_Exercise requirements_.
The records below must be copied in full, exactly as they read.

_Data listing_.
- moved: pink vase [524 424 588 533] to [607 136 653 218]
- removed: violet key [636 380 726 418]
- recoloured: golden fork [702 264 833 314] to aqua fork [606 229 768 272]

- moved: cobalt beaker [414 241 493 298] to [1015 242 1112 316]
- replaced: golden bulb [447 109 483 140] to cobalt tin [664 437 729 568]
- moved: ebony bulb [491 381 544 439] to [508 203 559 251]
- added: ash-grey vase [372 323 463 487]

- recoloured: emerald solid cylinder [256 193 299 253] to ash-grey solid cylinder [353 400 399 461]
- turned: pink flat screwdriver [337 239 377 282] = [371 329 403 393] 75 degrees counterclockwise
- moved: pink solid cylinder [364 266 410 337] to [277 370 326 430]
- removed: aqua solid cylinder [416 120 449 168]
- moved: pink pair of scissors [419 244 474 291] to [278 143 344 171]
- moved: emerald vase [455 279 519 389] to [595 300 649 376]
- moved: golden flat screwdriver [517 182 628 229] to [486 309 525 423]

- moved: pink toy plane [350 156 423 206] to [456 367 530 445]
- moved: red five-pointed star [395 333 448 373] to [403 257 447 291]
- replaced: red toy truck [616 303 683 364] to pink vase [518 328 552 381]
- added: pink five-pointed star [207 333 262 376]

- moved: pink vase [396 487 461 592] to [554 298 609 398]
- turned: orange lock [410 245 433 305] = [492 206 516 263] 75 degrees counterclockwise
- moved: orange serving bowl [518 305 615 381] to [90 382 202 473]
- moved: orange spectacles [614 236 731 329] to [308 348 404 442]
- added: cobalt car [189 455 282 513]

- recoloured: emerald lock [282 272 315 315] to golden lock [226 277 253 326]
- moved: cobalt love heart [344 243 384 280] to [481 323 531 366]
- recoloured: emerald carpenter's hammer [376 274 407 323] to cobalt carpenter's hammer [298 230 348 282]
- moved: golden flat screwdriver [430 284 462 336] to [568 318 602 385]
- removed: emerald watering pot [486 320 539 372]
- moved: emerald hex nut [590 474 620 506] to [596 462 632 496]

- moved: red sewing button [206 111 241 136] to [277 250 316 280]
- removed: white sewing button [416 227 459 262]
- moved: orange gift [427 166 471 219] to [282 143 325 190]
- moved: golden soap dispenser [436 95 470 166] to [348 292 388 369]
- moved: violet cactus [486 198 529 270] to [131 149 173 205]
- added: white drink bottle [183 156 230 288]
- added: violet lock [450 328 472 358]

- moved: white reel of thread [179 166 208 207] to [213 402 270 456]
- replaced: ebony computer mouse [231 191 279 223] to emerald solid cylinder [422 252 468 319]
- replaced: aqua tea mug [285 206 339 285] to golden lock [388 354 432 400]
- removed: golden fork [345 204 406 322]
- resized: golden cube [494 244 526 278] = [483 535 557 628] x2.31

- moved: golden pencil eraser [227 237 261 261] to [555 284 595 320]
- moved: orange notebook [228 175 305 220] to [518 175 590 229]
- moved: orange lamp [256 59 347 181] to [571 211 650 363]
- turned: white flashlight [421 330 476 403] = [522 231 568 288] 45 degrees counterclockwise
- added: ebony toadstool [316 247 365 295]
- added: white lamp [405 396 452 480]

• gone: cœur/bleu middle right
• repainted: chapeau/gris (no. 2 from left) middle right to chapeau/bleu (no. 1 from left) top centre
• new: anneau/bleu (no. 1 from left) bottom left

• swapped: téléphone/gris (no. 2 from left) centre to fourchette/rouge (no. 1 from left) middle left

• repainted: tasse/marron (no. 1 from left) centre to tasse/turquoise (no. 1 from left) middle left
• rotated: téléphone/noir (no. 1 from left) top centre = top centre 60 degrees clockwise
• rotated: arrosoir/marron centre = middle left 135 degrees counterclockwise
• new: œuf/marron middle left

_Answer below_.
- moved: pink vase [524 424 588 533] to [607 136 653 218]
- removed: violet key [636 380 726 418]
- recoloured: golden fork [702 264 833 314] to aqua fork [606 229 768 272]

- moved: cobalt beaker [414 241 493 298] to [1015 242 1112 316]
- replaced: golden bulb [447 109 483 140] to cobalt tin [664 437 729 568]
- moved: ebony bulb [491 381 544 439] to [508 203 559 251]
- added: ash-grey vase [372 323 463 487]

- recoloured: emerald solid cylinder [256 193 299 253] to ash-grey solid cylinder [353 400 399 461]
- turned: pink flat screwdriver [337 239 377 282] = [371 329 403 393] 75 degrees counterclockwise
- moved: pink solid cylinder [364 266 410 337] to [277 370 326 430]
- removed: aqua solid cylinder [416 120 449 168]
- moved: pink pair of scissors [419 244 474 291] to [278 143 344 171]
- moved: emerald vase [455 279 519 389] to [595 300 649 376]
- moved: golden flat screwdriver [517 182 628 229] to [486 309 525 423]

- moved: pink toy plane [350 156 423 206] to [456 367 530 445]
- moved: red five-pointed star [395 333 448 373] to [403 257 447 291]
- replaced: red toy truck [616 303 683 364] to pink vase [518 328 552 381]
- added: pink five-pointed star [207 333 262 376]

- moved: pink vase [396 487 461 592] to [554 298 609 398]
- turned: orange lock [410 245 433 305] = [492 206 516 263] 75 degrees counterclockwise
- moved: orange serving bowl [518 305 615 381] to [90 382 202 473]
- moved: orange spectacles [614 236 731 329] to [308 348 404 442]
- added: cobalt car [189 455 282 513]

- recoloured: emerald lock [282 272 315 315] to golden lock [226 277 253 326]
- moved: cobalt love heart [344 243 384 280] to [481 323 531 366]
- recoloured: emerald carpenter's hammer [376 274 407 323] to cobalt carpenter's hammer [298 230 348 282]
- moved: golden flat screwdriver [430 284 462 336] to [568 318 602 385]
- removed: emerald watering pot [486 320 539 372]
- moved: emerald hex nut [590 474 620 506] to [596 462 632 496]

- moved: red sewing button [206 111 241 136] to [277 250 316 280]
- removed: white sewing button [416 227 459 262]
- moved: orange gift [427 166 471 219] to [282 143 325 190]
- moved: golden soap dispenser [436 95 470 166] to [348 292 388 369]
- moved: violet cactus [486 198 529 270] to [131 149 173 205]
- added: white drink bottle [183 156 230 288]
- added: violet lock [450 328 472 358]

- moved: white reel of thread [179 166 208 207] to [213 402 270 456]
- replaced: ebony computer mouse [231 191 279 223] to emerald solid cylinder [422 252 468 319]
- replaced: aqua tea mug [285 206 339 285] to golden lock [388 354 432 400]
- removed: golden fork [345 204 406 322]
- resized: golden cube [494 244 526 278] = [483 535 557 628] x2.31

- moved: golden pencil eraser [227 237 261 261] to [555 284 595 320]
- moved: orange notebook [228 175 305 220] to [518 175 590 229]
- moved: orange lamp [256 59 347 181] to [571 211 650 363]
- turned: white flashlight [421 330 476 403] = [522 231 568 288] 45 degrees counterclockwise
- added: ebony toadstool [316 247 365 295]
- added: white lamp [405 396 452 480]

• gone: cœur/bleu middle right
• repainted: chapeau/gris (no. 2 from left) middle right to chapeau/bleu (no. 1 from left) top centre
• new: anneau/bleu (no. 1 from left) bottom left

• swapped: téléphone/gris (no. 2 from left) centre to fourchette/rouge (no. 1 from left) middle left

• repainted: tasse/marron (no. 1 from left) centre to tasse/turquoise (no. 1 from left) middle left
• rotated: téléphone/noir (no. 1 from left) top centre = top centre 60 degrees clockwise
• rotated: arrosoir/marron centre = middle left 135 degrees counterclockwise
• new: œuf/marron middle left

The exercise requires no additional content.